## THE REQUEST
Find how many lines in the data below include the word "adipose", then write only that number.
BEGIN RECORD EXCERPTS
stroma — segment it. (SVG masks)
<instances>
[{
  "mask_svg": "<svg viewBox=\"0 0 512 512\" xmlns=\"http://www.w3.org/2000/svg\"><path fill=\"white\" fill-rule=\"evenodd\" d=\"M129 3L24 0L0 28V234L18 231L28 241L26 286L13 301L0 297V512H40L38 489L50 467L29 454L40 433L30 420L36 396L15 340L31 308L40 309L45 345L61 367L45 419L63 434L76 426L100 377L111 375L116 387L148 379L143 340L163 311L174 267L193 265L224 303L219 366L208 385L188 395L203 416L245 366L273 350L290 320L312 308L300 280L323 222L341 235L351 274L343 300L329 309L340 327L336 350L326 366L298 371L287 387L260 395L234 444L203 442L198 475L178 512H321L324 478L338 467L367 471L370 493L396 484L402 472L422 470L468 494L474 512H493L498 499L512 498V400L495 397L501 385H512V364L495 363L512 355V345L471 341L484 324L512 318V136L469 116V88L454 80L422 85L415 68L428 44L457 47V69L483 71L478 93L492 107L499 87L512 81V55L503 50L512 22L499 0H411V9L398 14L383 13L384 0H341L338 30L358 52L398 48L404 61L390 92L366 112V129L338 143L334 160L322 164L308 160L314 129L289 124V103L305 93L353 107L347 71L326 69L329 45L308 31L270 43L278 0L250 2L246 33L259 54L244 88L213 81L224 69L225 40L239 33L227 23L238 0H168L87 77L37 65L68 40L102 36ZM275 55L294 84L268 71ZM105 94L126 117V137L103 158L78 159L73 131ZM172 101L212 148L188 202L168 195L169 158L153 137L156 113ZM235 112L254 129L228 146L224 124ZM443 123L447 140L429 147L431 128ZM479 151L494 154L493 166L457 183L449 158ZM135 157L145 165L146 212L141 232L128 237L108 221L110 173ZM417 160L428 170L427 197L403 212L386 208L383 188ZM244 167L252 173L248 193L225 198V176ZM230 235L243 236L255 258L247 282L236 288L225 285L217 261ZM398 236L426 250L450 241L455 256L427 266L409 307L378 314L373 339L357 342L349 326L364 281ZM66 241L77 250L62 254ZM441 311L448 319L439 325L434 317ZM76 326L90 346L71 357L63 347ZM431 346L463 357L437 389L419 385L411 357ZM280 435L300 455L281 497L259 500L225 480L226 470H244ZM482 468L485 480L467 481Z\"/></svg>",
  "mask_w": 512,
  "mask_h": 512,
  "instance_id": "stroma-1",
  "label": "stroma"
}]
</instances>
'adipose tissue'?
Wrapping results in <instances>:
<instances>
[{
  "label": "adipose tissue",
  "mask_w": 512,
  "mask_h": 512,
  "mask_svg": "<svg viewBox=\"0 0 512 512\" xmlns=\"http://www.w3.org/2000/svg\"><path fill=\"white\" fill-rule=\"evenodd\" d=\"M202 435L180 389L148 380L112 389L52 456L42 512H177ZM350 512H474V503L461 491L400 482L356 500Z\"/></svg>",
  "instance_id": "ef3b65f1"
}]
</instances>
END RECORD EXCERPTS
## ANSWER TO THIS EXERCISE
2